-- Start Data supplied --
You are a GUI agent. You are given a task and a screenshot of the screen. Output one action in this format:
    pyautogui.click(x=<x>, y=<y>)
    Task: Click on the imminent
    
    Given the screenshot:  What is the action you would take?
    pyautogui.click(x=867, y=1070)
-- End Data supplied --
**Work to be completed:**
Retype every one of the rows above without changing a single character.

**In response:**
You are a GUI agent. You are given a task and a screenshot of the screen. Output one action in this format:
    pyautogui.click(x=<x>, y=<y>)
    Task: Click on the imminent
    
    Given the screenshot:  What is the action you would take?
    pyautogui.click(x=867, y=1070)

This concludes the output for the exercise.